Record excerpts: Begin

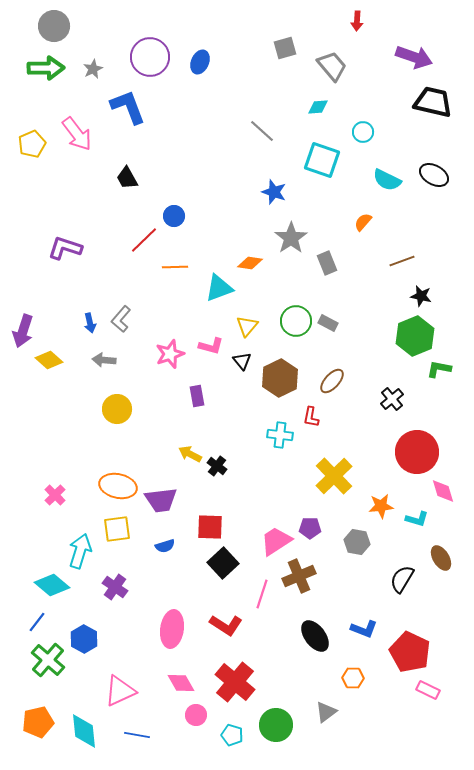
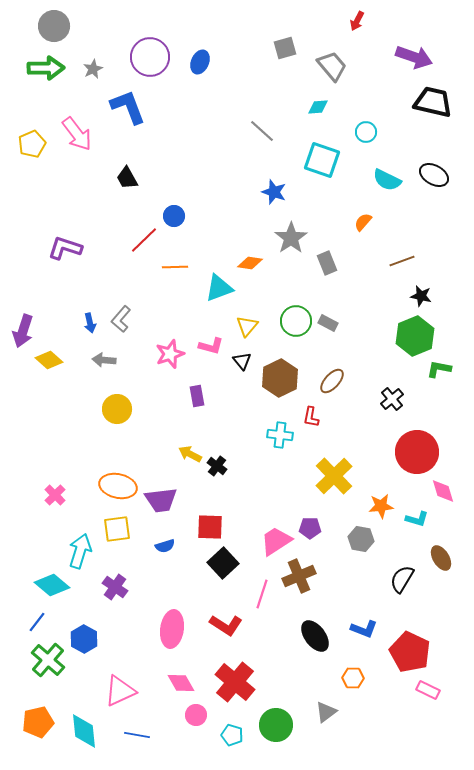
red arrow at (357, 21): rotated 24 degrees clockwise
cyan circle at (363, 132): moved 3 px right
gray hexagon at (357, 542): moved 4 px right, 3 px up
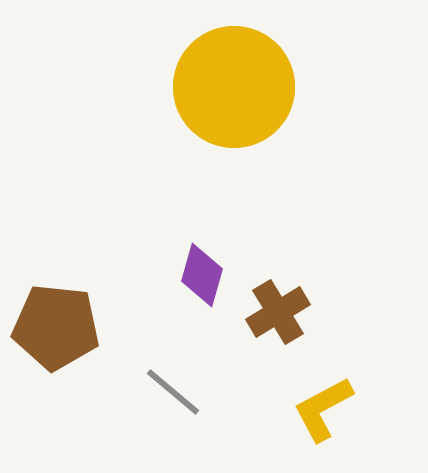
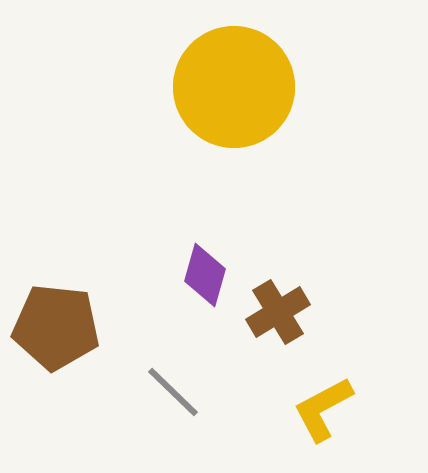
purple diamond: moved 3 px right
gray line: rotated 4 degrees clockwise
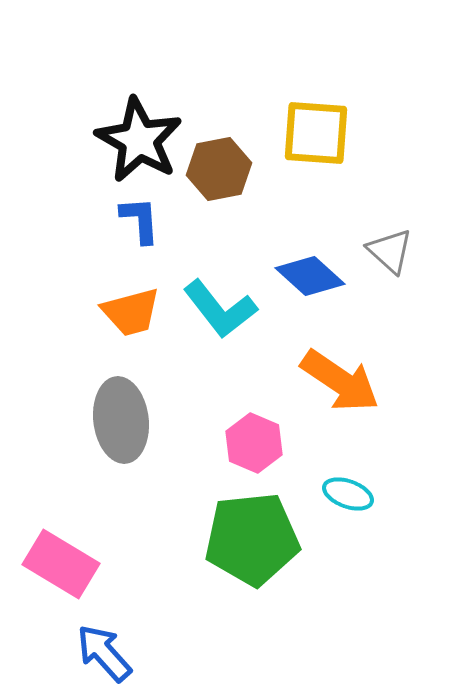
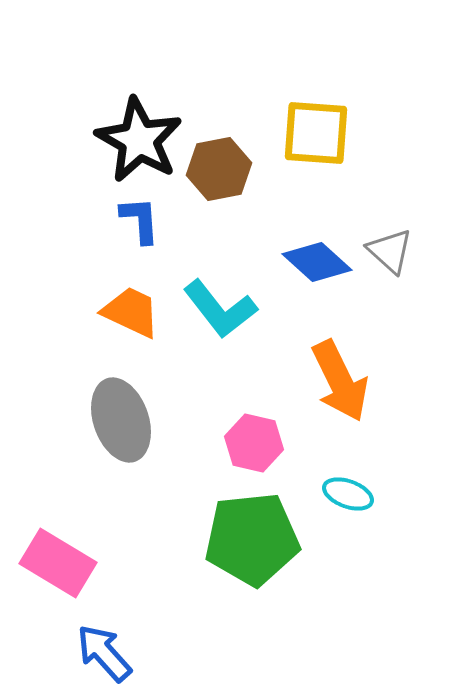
blue diamond: moved 7 px right, 14 px up
orange trapezoid: rotated 140 degrees counterclockwise
orange arrow: rotated 30 degrees clockwise
gray ellipse: rotated 12 degrees counterclockwise
pink hexagon: rotated 10 degrees counterclockwise
pink rectangle: moved 3 px left, 1 px up
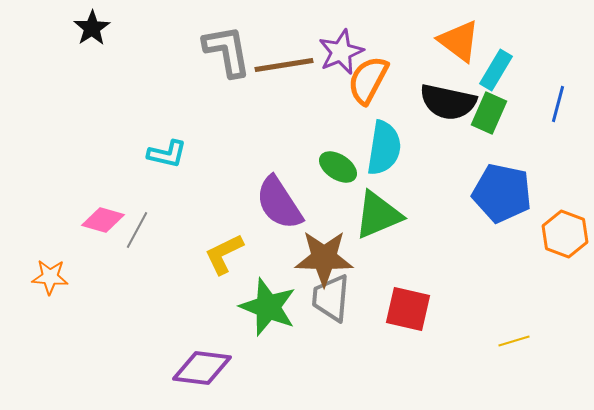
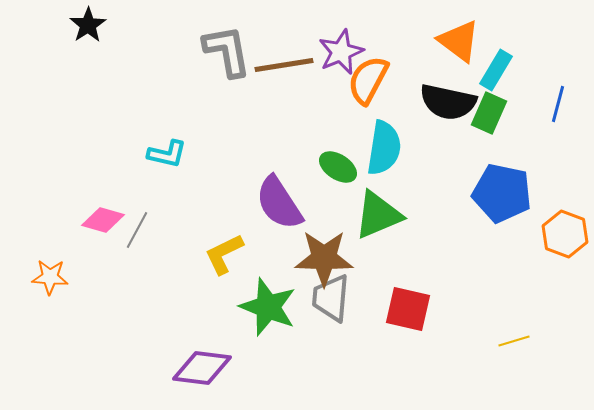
black star: moved 4 px left, 3 px up
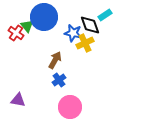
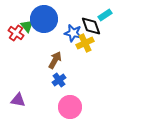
blue circle: moved 2 px down
black diamond: moved 1 px right, 1 px down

Record excerpts: End

These lines alone form the answer: the one containing "gray line: rotated 4 degrees clockwise" and every line after it through the end of the material, exactly as written, pictures left out.

Solution to the exercise:
gray line: rotated 4 degrees clockwise
blue diamond: moved 7 px right, 14 px up
orange trapezoid: rotated 140 degrees counterclockwise
orange arrow: rotated 30 degrees clockwise
gray ellipse: rotated 12 degrees counterclockwise
pink hexagon: rotated 10 degrees counterclockwise
pink rectangle: moved 3 px left, 1 px up
black star: moved 4 px left, 3 px up
blue circle: moved 2 px down
black diamond: moved 1 px right, 1 px down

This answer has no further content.